> **ACTIVITY**
Set down the records once more, please, exactly and with the pictures left out.

··· DATA TO PROCESS

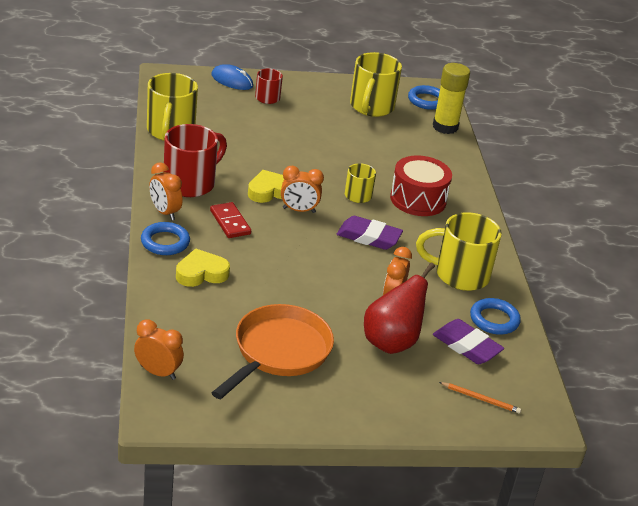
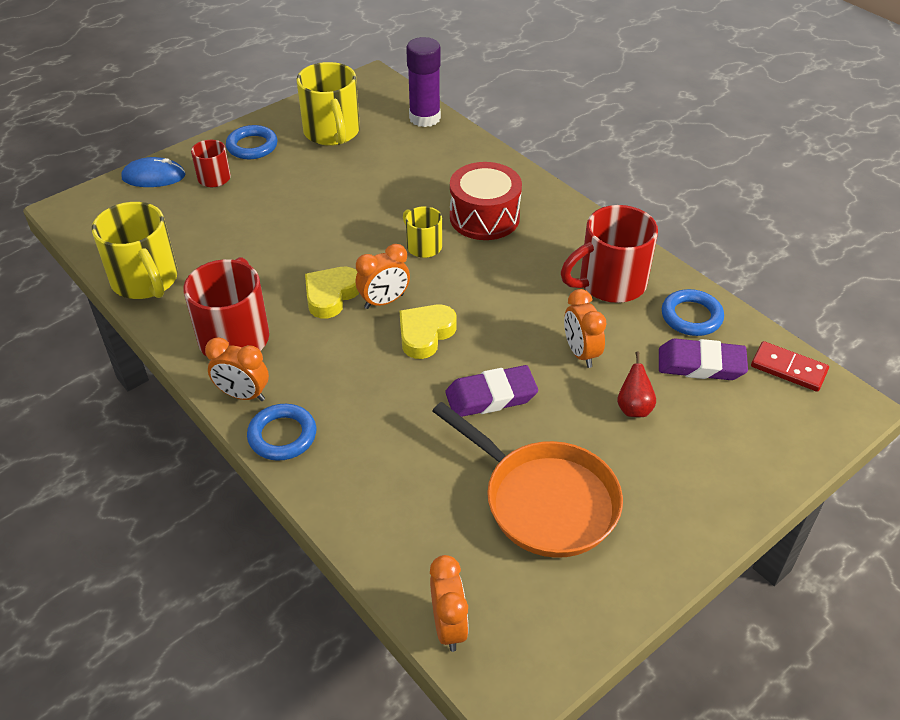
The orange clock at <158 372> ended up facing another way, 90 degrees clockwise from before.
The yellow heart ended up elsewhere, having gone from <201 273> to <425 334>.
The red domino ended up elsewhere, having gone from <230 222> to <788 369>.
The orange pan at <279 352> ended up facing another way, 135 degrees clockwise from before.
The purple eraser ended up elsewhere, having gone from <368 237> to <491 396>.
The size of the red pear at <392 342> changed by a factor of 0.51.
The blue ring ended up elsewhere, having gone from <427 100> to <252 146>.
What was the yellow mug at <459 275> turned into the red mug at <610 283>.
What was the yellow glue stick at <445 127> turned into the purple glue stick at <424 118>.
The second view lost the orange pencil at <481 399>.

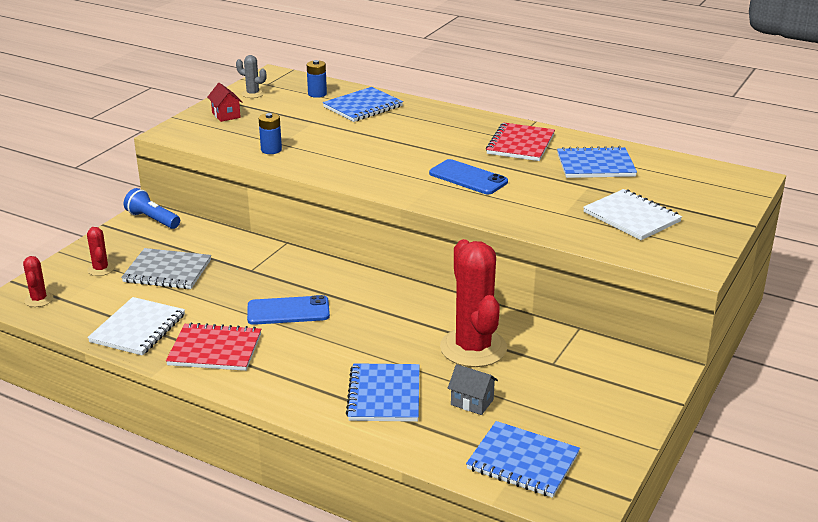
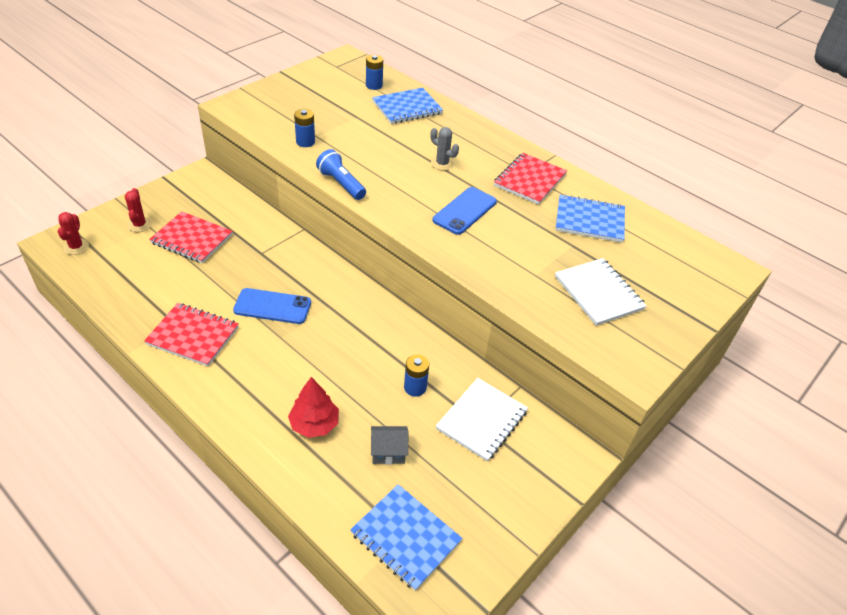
The white notebook ended up elsewhere, having gone from <138 328> to <482 420>.
What was the grey notebook at <167 271> turned into the red notebook at <192 239>.
The blue flashlight ended up elsewhere, having gone from <152 219> to <341 184>.
The second view lost the red house at <226 115>.
The grey cactus ended up elsewhere, having gone from <253 94> to <442 164>.
Where the blue notebook stood at <384 395>, the red tree came to stand at <314 424>.
The blue phone at <468 178> ended up facing another way, 75 degrees clockwise from before.
Where the red cactus stood at <473 348>, the blue battery came to stand at <415 387>.
The grey house at <472 402> ended up facing another way, 45 degrees counterclockwise from before.

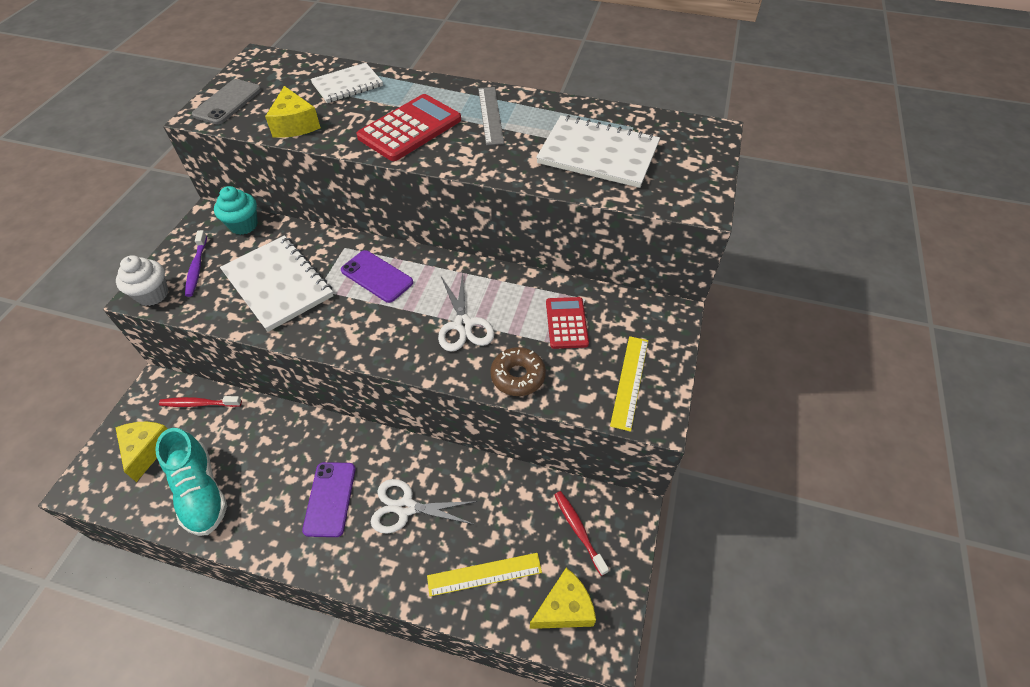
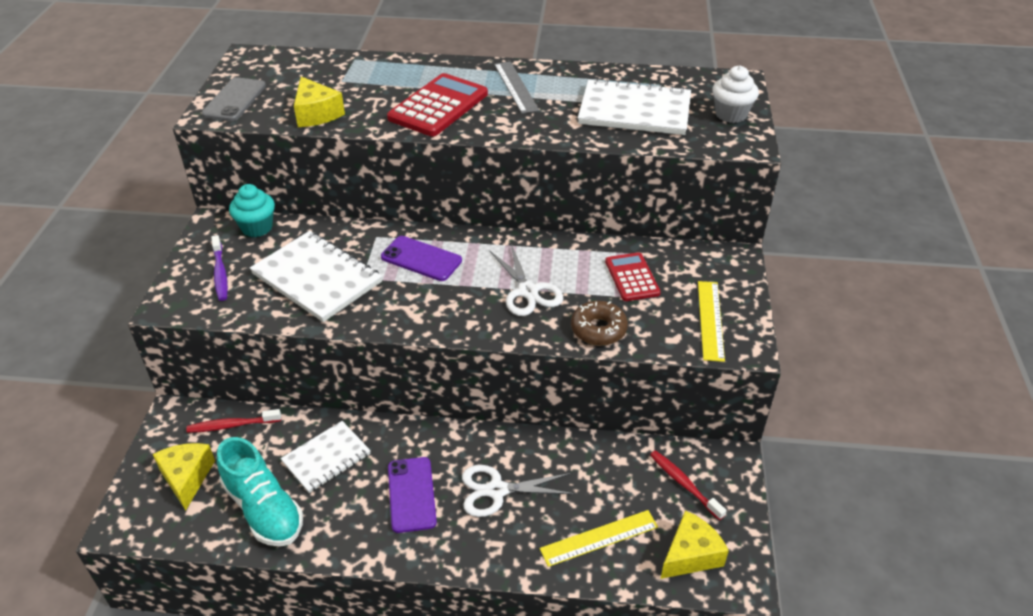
The white cupcake ended up elsewhere, having gone from <153 294> to <731 114>.
The white notebook ended up elsewhere, having gone from <347 85> to <326 458>.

······

> **EXPECTED ANSWER**
The orange clock at <158 372> ended up facing another way, 90 degrees clockwise from before.
The yellow heart ended up elsewhere, having gone from <201 273> to <425 334>.
The red domino ended up elsewhere, having gone from <230 222> to <788 369>.
The orange pan at <279 352> ended up facing another way, 135 degrees clockwise from before.
The purple eraser ended up elsewhere, having gone from <368 237> to <491 396>.
The size of the red pear at <392 342> changed by a factor of 0.51.
The blue ring ended up elsewhere, having gone from <427 100> to <252 146>.
What was the yellow mug at <459 275> turned into the red mug at <610 283>.
What was the yellow glue stick at <445 127> turned into the purple glue stick at <424 118>.
The second view lost the orange pencil at <481 399>.

The white notebook ended up elsewhere, having gone from <138 328> to <482 420>.
What was the grey notebook at <167 271> turned into the red notebook at <192 239>.
The blue flashlight ended up elsewhere, having gone from <152 219> to <341 184>.
The second view lost the red house at <226 115>.
The grey cactus ended up elsewhere, having gone from <253 94> to <442 164>.
Where the blue notebook stood at <384 395>, the red tree came to stand at <314 424>.
The blue phone at <468 178> ended up facing another way, 75 degrees clockwise from before.
Where the red cactus stood at <473 348>, the blue battery came to stand at <415 387>.
The grey house at <472 402> ended up facing another way, 45 degrees counterclockwise from before.

The white cupcake ended up elsewhere, having gone from <153 294> to <731 114>.
The white notebook ended up elsewhere, having gone from <347 85> to <326 458>.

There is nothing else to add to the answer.